> WRITTEN TASK: Find every line in the records below that contains the string "kern" and copy each one. Case matters.

> SUPPLIED INFORMATION:
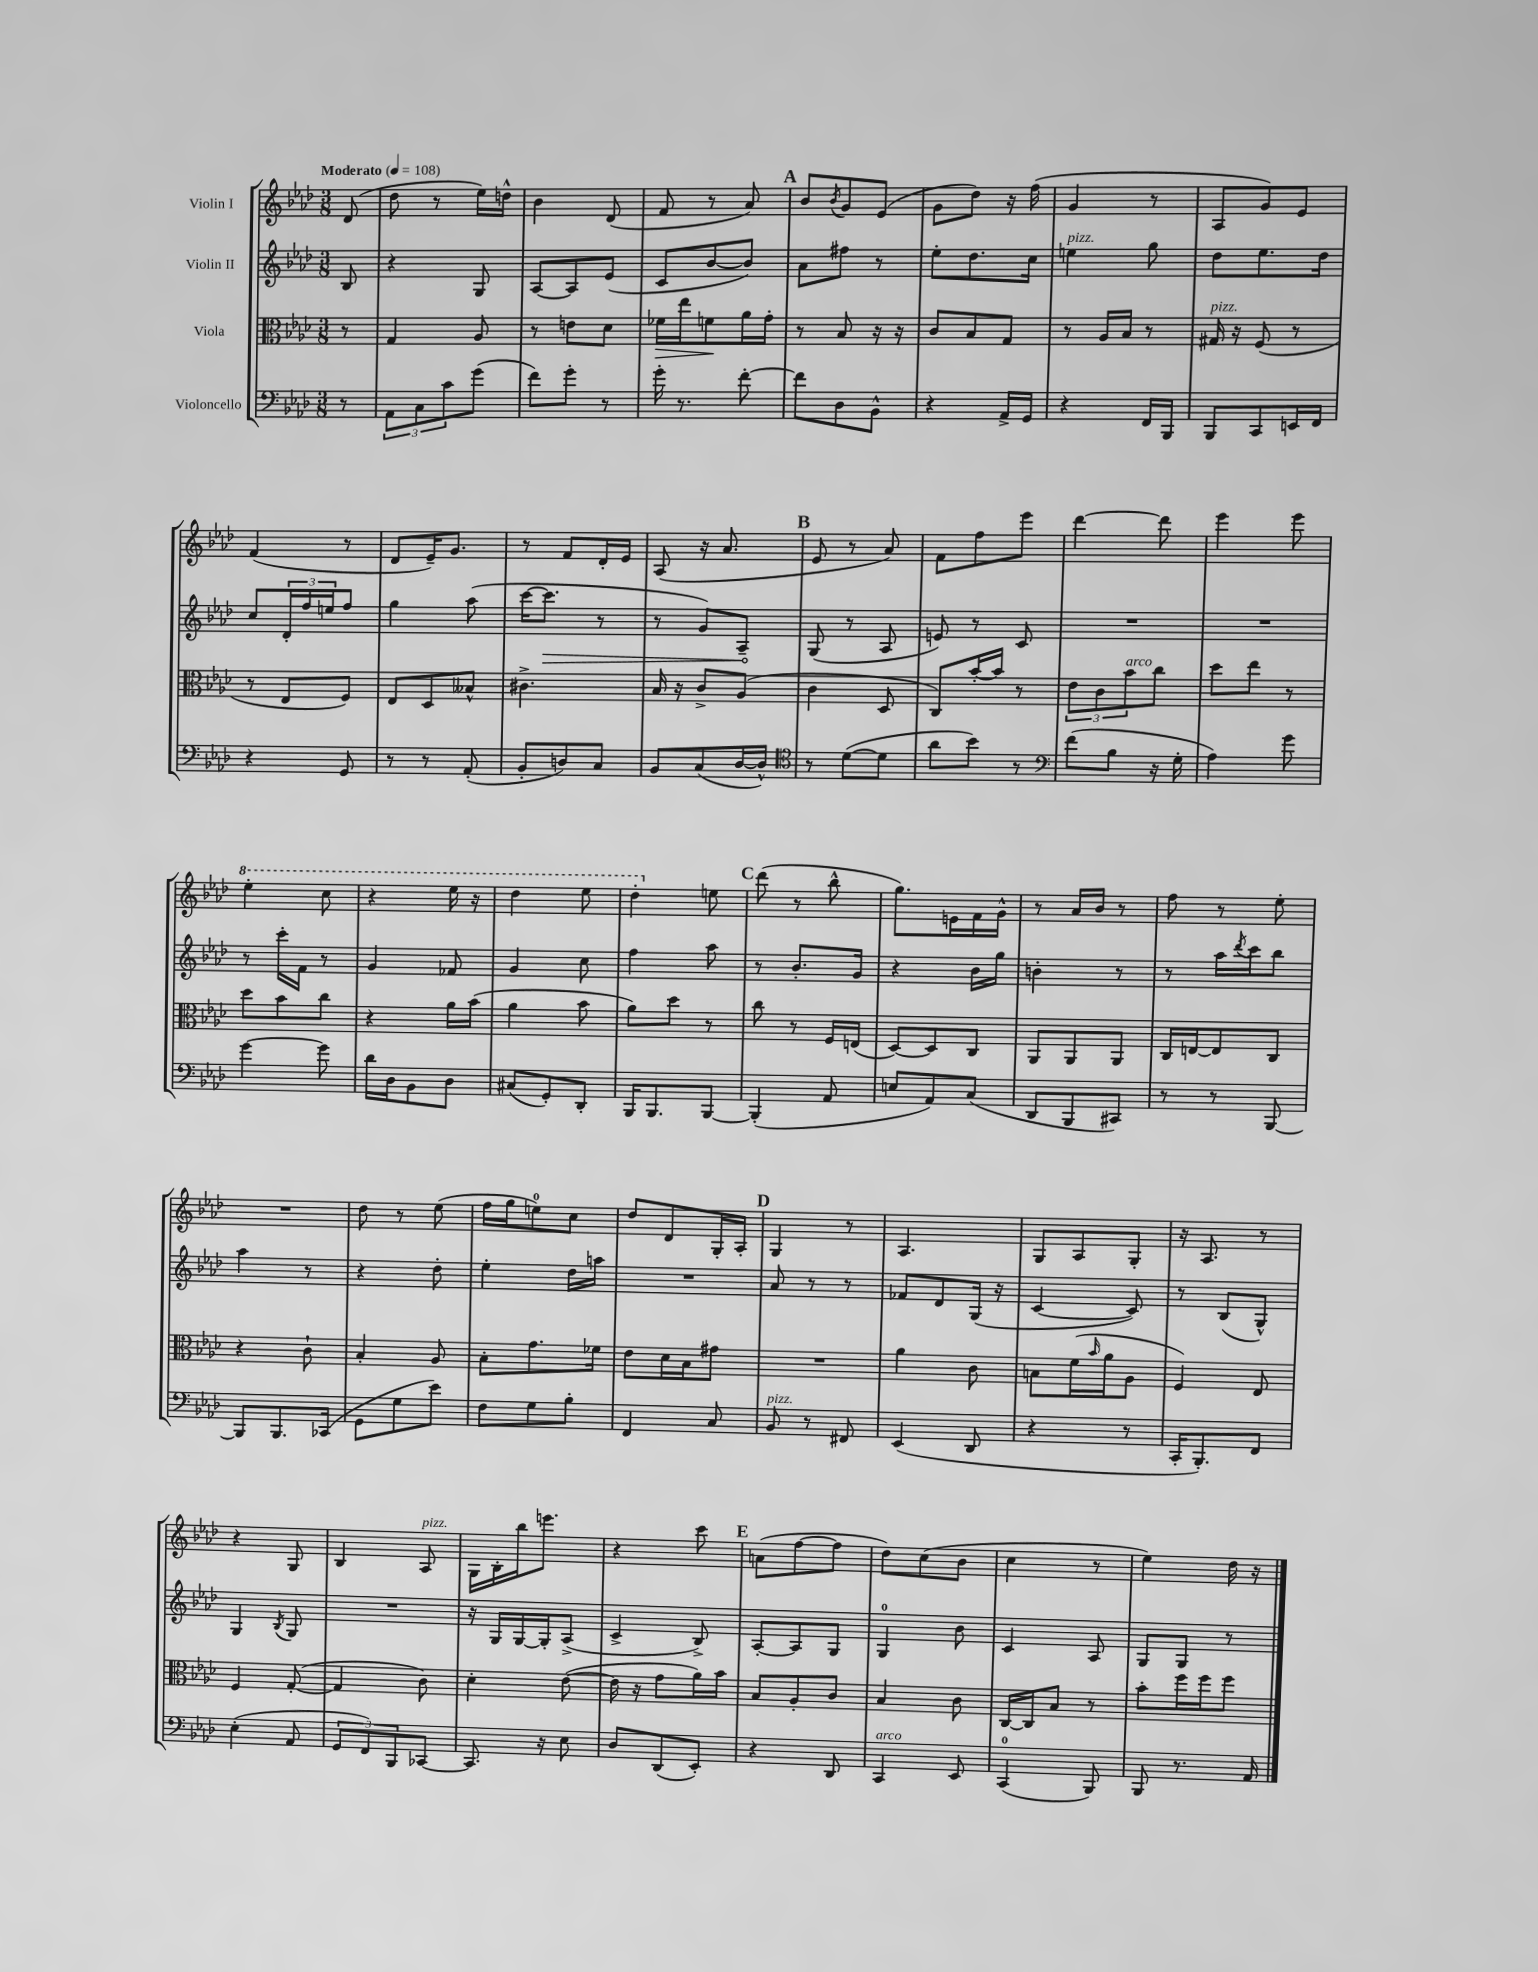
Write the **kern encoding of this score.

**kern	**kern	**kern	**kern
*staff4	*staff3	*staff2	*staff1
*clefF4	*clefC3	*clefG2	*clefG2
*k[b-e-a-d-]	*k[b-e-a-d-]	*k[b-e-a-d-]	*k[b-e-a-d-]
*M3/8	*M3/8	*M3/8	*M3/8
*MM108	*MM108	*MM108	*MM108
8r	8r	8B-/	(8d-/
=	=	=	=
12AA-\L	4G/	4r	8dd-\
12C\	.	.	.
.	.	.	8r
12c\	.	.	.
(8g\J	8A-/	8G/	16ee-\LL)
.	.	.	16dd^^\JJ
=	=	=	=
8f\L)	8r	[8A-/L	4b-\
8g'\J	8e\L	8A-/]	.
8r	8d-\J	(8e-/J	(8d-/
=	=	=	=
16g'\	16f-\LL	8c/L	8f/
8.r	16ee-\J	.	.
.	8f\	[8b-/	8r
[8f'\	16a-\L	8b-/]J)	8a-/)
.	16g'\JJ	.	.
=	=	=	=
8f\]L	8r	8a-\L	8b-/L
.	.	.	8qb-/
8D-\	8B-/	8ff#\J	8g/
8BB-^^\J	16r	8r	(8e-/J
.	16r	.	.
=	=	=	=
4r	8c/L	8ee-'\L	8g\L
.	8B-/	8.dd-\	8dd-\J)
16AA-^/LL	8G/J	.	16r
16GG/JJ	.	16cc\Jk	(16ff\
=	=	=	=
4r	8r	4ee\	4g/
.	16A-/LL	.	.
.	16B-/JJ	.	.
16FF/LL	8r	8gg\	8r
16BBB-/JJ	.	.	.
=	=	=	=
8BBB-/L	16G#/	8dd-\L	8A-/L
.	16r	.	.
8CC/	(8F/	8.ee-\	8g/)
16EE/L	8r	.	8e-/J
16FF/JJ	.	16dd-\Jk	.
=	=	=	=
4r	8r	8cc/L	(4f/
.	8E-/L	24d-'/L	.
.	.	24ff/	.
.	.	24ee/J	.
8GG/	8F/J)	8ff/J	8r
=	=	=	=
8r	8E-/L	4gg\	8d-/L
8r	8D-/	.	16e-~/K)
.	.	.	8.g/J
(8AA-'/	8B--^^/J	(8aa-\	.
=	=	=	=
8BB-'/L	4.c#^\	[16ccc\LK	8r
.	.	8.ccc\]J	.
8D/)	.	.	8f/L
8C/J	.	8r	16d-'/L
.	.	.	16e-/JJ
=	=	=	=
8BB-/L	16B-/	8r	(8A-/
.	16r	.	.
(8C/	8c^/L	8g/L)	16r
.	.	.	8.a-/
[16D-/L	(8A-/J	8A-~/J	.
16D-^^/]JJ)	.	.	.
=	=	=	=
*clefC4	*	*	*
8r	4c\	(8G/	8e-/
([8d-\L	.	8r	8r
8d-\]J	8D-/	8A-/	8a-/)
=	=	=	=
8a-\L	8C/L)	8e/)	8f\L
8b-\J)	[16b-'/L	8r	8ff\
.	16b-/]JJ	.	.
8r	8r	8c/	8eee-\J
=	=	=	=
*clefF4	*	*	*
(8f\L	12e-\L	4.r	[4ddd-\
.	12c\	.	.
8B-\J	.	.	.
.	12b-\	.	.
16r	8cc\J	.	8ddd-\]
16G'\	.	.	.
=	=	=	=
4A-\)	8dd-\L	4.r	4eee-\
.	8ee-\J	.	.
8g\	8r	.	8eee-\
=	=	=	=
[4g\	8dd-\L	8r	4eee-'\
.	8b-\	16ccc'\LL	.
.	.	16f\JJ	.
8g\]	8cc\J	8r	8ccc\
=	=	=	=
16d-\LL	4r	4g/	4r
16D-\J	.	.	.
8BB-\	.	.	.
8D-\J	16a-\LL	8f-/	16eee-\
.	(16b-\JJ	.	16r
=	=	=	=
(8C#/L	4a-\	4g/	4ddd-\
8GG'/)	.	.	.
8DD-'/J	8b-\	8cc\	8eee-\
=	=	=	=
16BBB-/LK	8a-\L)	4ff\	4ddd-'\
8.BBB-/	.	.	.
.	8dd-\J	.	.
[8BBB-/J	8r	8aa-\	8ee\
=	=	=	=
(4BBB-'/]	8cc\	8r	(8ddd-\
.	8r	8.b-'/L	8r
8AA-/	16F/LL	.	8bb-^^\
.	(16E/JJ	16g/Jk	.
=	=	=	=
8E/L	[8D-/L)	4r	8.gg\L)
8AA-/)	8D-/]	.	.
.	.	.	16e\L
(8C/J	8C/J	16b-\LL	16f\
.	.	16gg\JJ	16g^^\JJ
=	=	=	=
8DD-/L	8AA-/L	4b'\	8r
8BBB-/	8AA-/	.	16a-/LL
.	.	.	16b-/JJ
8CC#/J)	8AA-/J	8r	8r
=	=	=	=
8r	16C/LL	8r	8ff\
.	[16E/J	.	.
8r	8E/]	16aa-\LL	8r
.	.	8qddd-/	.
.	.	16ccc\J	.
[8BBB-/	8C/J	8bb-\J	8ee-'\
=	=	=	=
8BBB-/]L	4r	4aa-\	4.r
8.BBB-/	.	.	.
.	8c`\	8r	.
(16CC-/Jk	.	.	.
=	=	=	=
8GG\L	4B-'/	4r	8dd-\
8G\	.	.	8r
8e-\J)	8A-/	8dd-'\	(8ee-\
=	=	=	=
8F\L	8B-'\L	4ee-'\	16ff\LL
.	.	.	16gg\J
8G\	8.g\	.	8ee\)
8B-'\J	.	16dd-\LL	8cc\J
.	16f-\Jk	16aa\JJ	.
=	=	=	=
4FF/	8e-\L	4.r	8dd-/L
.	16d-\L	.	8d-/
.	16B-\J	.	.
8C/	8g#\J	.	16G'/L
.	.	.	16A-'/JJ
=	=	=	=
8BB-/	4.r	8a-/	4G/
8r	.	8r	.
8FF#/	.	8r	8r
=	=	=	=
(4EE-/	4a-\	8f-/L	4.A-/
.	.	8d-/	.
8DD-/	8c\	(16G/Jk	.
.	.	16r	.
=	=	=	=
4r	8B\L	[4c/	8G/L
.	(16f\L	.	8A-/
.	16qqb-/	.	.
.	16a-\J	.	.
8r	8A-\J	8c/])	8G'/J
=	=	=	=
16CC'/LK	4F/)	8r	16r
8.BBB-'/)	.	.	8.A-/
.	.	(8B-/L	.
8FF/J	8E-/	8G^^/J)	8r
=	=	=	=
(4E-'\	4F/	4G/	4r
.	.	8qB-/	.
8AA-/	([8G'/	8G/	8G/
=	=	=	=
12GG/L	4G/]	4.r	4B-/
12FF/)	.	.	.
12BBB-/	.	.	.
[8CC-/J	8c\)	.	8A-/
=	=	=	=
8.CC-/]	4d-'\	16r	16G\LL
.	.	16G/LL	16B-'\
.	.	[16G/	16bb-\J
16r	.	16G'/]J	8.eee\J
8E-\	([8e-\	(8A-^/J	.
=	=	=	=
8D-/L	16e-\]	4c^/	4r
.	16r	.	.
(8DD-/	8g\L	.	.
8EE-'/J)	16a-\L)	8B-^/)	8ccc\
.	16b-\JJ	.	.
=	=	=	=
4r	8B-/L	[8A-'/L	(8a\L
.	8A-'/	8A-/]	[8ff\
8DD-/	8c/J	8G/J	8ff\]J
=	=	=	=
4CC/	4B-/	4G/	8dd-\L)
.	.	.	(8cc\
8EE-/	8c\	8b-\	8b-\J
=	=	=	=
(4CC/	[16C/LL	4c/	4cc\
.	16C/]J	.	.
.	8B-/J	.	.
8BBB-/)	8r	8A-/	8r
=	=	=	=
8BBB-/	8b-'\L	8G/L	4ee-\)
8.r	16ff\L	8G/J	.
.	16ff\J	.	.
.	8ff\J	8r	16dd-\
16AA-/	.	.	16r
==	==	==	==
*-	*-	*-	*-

> THE OUTPUT:
Write the **kern encoding of this score.
**kern	**kern	**kern	**kern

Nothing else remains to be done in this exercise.